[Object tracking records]
--- START ---

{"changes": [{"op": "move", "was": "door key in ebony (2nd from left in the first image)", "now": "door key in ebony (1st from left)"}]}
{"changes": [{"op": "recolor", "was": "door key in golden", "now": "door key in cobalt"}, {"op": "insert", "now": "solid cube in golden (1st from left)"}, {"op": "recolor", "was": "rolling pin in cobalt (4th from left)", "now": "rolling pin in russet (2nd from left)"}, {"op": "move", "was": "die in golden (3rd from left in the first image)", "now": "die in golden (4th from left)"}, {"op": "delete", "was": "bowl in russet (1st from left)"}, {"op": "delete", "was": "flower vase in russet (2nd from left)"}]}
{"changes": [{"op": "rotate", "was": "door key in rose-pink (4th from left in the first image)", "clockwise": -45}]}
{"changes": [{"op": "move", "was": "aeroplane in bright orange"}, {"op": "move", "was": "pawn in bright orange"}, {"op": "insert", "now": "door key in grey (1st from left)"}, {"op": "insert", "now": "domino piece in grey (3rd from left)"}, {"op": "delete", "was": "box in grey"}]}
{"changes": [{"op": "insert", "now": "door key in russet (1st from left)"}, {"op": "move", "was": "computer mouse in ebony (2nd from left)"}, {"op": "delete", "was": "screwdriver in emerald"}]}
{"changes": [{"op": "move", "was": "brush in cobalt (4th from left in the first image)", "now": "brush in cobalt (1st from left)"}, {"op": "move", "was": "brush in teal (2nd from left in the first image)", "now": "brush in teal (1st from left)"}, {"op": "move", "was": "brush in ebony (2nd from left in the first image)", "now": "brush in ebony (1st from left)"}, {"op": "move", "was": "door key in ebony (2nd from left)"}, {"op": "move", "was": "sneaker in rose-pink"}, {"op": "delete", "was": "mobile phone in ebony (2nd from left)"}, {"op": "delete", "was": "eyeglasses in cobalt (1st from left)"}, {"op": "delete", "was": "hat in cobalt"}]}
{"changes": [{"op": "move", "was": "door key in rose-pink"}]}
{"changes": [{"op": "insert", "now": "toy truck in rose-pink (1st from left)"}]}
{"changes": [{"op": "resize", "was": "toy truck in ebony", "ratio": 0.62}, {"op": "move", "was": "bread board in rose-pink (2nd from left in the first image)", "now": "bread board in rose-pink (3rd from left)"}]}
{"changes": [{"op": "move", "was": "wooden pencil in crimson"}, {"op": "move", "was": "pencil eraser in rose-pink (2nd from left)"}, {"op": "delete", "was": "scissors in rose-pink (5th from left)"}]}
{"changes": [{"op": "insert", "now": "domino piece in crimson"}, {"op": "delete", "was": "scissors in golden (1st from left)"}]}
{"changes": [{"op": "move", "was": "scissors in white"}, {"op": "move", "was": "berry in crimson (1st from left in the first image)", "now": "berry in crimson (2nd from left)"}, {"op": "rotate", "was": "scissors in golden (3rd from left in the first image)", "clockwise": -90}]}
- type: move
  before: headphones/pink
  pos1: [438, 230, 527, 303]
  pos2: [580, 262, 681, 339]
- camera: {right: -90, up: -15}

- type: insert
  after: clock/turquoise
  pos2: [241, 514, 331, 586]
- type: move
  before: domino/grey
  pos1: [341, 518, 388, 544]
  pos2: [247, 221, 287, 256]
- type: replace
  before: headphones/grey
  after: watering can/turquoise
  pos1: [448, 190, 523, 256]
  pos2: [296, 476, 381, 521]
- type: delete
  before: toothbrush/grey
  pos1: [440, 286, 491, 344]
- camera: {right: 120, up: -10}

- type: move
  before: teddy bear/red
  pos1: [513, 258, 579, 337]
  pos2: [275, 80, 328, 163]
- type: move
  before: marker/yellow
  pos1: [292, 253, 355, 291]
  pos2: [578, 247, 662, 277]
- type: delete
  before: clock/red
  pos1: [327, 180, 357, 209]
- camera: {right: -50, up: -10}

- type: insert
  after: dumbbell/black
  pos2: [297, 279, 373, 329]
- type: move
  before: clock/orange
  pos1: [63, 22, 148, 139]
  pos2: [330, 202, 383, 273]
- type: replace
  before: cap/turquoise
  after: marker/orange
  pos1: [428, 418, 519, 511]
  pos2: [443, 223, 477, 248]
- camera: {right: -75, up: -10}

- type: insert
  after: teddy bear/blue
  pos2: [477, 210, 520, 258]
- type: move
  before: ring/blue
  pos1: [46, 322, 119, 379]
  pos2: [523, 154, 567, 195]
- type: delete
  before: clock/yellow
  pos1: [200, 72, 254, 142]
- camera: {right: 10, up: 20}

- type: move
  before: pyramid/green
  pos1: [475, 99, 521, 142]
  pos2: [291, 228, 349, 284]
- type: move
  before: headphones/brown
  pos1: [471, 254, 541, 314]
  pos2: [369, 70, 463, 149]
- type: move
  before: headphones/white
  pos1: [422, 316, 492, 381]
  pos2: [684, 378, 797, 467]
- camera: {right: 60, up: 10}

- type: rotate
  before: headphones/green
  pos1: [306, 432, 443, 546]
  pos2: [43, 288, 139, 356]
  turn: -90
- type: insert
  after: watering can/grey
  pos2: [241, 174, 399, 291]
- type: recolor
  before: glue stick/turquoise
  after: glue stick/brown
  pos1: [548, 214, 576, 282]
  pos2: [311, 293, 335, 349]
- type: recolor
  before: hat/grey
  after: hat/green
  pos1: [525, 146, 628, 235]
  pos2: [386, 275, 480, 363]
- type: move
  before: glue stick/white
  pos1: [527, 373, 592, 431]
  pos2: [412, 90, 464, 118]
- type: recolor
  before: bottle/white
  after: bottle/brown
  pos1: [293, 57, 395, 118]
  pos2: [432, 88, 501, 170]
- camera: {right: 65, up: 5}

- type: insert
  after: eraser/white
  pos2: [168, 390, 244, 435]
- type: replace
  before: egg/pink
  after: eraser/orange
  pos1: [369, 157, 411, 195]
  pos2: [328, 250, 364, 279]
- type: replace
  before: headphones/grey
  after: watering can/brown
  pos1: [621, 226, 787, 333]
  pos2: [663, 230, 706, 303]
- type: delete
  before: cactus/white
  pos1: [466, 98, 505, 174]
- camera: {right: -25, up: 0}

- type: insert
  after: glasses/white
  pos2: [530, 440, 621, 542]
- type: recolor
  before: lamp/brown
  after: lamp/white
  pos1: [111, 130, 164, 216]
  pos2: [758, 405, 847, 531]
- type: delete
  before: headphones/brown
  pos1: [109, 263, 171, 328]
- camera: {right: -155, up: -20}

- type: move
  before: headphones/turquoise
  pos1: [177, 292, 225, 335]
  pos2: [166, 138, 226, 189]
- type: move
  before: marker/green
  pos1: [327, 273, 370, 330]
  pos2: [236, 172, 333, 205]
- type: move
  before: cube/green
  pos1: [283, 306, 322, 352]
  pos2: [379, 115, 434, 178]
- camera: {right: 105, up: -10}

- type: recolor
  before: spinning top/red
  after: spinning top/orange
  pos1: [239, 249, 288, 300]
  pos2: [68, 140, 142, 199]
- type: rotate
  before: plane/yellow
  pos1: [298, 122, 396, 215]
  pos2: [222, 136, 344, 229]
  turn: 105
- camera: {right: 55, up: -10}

--- END ---

- Task goal -
Please show each line in the records above that contains "turquoise".

- Solution to this task -
  after: clock/turquoise
  after: watering can/turquoise
  before: cap/turquoise
  before: glue stick/turquoise
  before: headphones/turquoise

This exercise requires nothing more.